[[ DATA SUPPLIED open ]]

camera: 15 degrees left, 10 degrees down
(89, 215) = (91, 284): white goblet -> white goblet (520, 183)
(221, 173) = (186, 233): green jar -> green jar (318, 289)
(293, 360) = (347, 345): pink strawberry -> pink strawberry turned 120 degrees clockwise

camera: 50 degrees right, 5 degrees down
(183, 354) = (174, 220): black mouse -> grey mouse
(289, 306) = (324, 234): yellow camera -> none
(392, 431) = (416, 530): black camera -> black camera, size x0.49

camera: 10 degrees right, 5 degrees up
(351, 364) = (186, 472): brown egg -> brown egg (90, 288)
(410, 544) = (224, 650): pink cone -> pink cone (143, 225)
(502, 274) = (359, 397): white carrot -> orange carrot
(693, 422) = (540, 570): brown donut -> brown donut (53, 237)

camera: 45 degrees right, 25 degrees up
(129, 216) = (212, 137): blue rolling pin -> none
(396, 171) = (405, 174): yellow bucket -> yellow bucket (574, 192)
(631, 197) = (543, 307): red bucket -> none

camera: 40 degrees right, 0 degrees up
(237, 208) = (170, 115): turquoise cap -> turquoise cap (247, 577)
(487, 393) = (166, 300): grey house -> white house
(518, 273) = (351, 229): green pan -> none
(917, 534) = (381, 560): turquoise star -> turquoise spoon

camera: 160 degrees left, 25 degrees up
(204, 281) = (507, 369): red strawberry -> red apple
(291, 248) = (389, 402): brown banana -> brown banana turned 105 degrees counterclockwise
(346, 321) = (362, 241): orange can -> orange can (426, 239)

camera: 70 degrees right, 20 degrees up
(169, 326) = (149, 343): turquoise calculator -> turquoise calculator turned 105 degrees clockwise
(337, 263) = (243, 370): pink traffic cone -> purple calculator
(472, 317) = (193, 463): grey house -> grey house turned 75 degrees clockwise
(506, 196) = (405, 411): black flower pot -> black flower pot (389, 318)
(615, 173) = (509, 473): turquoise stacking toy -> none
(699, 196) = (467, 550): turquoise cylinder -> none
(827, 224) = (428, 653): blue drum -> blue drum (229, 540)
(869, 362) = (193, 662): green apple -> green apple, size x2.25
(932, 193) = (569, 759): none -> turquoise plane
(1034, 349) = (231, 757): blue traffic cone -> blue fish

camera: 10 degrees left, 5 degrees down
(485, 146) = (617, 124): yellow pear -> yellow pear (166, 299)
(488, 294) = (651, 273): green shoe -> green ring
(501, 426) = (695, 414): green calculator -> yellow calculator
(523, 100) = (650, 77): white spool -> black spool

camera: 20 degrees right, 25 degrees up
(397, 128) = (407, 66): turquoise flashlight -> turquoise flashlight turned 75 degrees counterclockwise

[[ DATA SUPPLIED closed ]]

WHAT IS EXPECTED. Copy the records above exactly as they appear.

SOLUTION FOR THIS TASK.
camera: 15 degrees left, 10 degrees down
(89, 215) = (91, 284): white goblet -> white goblet (520, 183)
(221, 173) = (186, 233): green jar -> green jar (318, 289)
(293, 360) = (347, 345): pink strawberry -> pink strawberry turned 120 degrees clockwise

camera: 50 degrees right, 5 degrees down
(183, 354) = (174, 220): black mouse -> grey mouse
(289, 306) = (324, 234): yellow camera -> none
(392, 431) = (416, 530): black camera -> black camera, size x0.49

camera: 10 degrees right, 5 degrees up
(351, 364) = (186, 472): brown egg -> brown egg (90, 288)
(410, 544) = (224, 650): pink cone -> pink cone (143, 225)
(502, 274) = (359, 397): white carrot -> orange carrot
(693, 422) = (540, 570): brown donut -> brown donut (53, 237)

camera: 45 degrees right, 25 degrees up
(129, 216) = (212, 137): blue rolling pin -> none
(396, 171) = (405, 174): yellow bucket -> yellow bucket (574, 192)
(631, 197) = (543, 307): red bucket -> none

camera: 40 degrees right, 0 degrees up
(237, 208) = (170, 115): turquoise cap -> turquoise cap (247, 577)
(487, 393) = (166, 300): grey house -> white house
(518, 273) = (351, 229): green pan -> none
(917, 534) = (381, 560): turquoise star -> turquoise spoon

camera: 160 degrees left, 25 degrees up
(204, 281) = (507, 369): red strawberry -> red apple
(291, 248) = (389, 402): brown banana -> brown banana turned 105 degrees counterclockwise
(346, 321) = (362, 241): orange can -> orange can (426, 239)

camera: 70 degrees right, 20 degrees up
(169, 326) = (149, 343): turquoise calculator -> turquoise calculator turned 105 degrees clockwise
(337, 263) = (243, 370): pink traffic cone -> purple calculator
(472, 317) = (193, 463): grey house -> grey house turned 75 degrees clockwise
(506, 196) = (405, 411): black flower pot -> black flower pot (389, 318)
(615, 173) = (509, 473): turquoise stacking toy -> none
(699, 196) = (467, 550): turquoise cylinder -> none
(827, 224) = (428, 653): blue drum -> blue drum (229, 540)
(869, 362) = (193, 662): green apple -> green apple, size x2.25
(932, 193) = (569, 759): none -> turquoise plane
(1034, 349) = (231, 757): blue traffic cone -> blue fish

camera: 10 degrees left, 5 degrees down
(485, 146) = (617, 124): yellow pear -> yellow pear (166, 299)
(488, 294) = (651, 273): green shoe -> green ring
(501, 426) = (695, 414): green calculator -> yellow calculator
(523, 100) = (650, 77): white spool -> black spool

camera: 20 degrees right, 25 degrees up
(397, 128) = (407, 66): turquoise flashlight -> turquoise flashlight turned 75 degrees counterclockwise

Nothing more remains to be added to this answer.